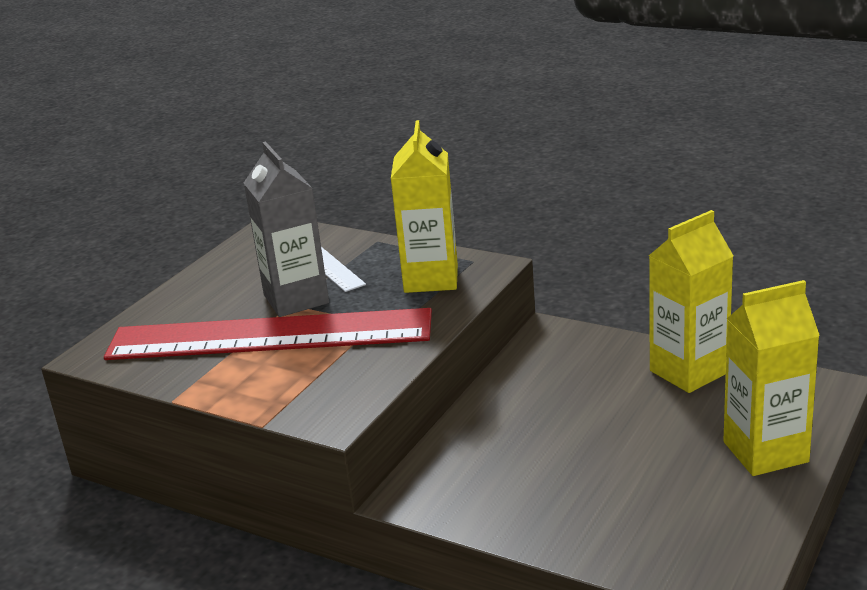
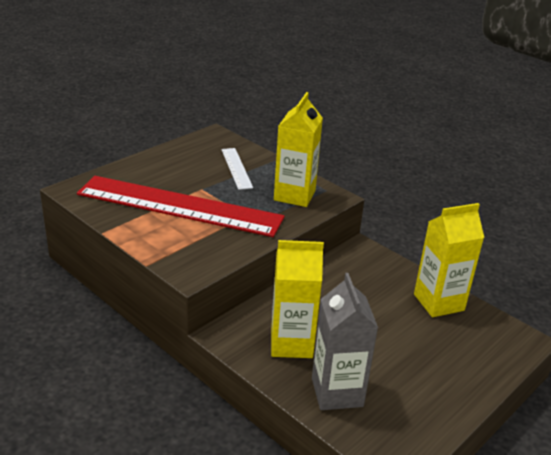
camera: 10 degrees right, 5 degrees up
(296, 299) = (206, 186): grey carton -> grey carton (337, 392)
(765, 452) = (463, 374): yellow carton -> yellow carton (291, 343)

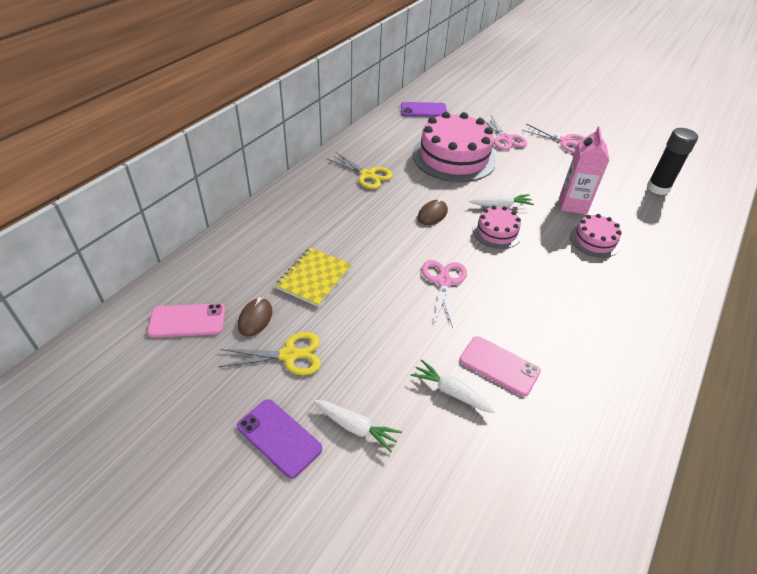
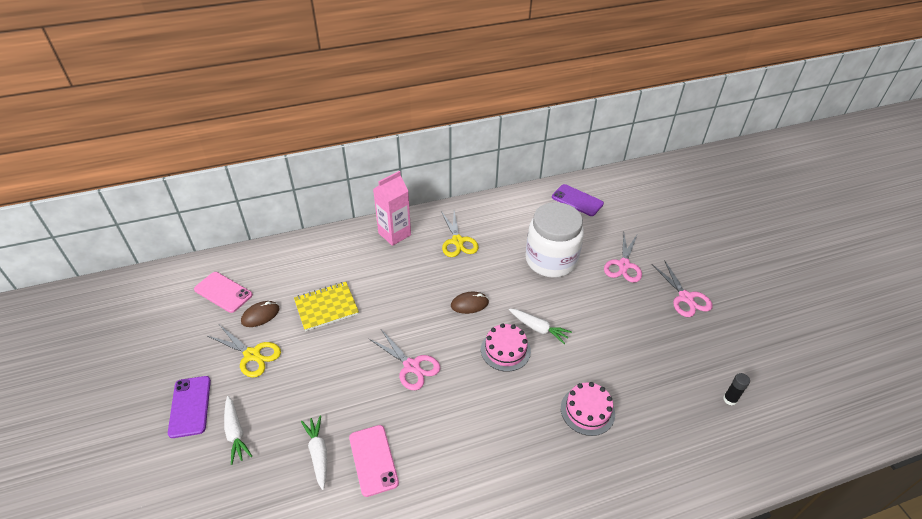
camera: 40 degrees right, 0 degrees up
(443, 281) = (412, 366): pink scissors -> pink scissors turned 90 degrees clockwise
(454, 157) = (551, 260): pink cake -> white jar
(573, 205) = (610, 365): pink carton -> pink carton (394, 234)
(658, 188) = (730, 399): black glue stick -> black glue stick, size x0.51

•••

Exercise aim: Reproduce exactly and only the lines from the one with "(296, 299) = (206, 186): grey" through the last entry, both included, excluding every picture.

Solution to this problem:
(296, 299) = (206, 186): grey carton -> grey carton (337, 392)
(765, 452) = (463, 374): yellow carton -> yellow carton (291, 343)

camera: 40 degrees right, 0 degrees up
(443, 281) = (412, 366): pink scissors -> pink scissors turned 90 degrees clockwise
(454, 157) = (551, 260): pink cake -> white jar
(573, 205) = (610, 365): pink carton -> pink carton (394, 234)
(658, 188) = (730, 399): black glue stick -> black glue stick, size x0.51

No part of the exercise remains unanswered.